Data for analysis:
========================================

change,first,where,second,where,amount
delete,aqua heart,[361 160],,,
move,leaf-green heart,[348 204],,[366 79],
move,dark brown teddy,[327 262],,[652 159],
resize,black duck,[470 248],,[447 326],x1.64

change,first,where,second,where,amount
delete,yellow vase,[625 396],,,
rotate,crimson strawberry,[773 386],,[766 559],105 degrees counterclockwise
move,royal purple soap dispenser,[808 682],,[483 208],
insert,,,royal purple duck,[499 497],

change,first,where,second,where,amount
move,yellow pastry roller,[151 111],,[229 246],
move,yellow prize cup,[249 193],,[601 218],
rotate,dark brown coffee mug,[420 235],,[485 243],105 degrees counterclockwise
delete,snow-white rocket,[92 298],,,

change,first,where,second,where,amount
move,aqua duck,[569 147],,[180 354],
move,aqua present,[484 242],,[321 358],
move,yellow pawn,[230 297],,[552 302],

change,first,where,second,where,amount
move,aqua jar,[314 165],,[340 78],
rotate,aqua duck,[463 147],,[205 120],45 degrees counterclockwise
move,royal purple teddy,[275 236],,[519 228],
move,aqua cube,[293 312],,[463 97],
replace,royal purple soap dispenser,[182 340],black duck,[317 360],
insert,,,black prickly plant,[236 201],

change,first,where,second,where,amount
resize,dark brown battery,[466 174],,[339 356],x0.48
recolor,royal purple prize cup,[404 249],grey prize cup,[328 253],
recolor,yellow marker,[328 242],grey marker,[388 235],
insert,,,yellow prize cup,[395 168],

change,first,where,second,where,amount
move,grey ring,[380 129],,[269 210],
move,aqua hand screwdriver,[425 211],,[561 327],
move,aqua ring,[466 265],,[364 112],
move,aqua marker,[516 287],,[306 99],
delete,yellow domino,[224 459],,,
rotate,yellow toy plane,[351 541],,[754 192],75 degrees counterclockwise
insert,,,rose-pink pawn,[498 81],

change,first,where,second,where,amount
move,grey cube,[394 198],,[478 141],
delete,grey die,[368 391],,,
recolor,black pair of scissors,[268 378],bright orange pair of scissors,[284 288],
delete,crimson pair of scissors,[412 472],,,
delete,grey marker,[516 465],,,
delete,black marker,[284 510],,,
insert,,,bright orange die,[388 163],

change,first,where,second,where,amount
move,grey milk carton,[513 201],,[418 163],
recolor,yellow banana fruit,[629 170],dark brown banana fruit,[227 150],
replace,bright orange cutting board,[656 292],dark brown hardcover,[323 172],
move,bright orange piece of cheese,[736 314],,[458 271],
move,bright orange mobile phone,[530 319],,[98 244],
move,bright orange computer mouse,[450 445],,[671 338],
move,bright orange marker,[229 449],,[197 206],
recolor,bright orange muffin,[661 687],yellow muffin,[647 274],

========================================

Exercise directions:
Taking the lines above, repeat exactly those from the line that contains "move,yellow prize cup,[249" through the line that contains "insert,,,black prickly plant,[236", and both of those lines as well. Include nothing else.

Exercise response:
move,yellow prize cup,[249 193],,[601 218],
rotate,dark brown coffee mug,[420 235],,[485 243],105 degrees counterclockwise
delete,snow-white rocket,[92 298],,,

change,first,where,second,where,amount
move,aqua duck,[569 147],,[180 354],
move,aqua present,[484 242],,[321 358],
move,yellow pawn,[230 297],,[552 302],

change,first,where,second,where,amount
move,aqua jar,[314 165],,[340 78],
rotate,aqua duck,[463 147],,[205 120],45 degrees counterclockwise
move,royal purple teddy,[275 236],,[519 228],
move,aqua cube,[293 312],,[463 97],
replace,royal purple soap dispenser,[182 340],black duck,[317 360],
insert,,,black prickly plant,[236 201],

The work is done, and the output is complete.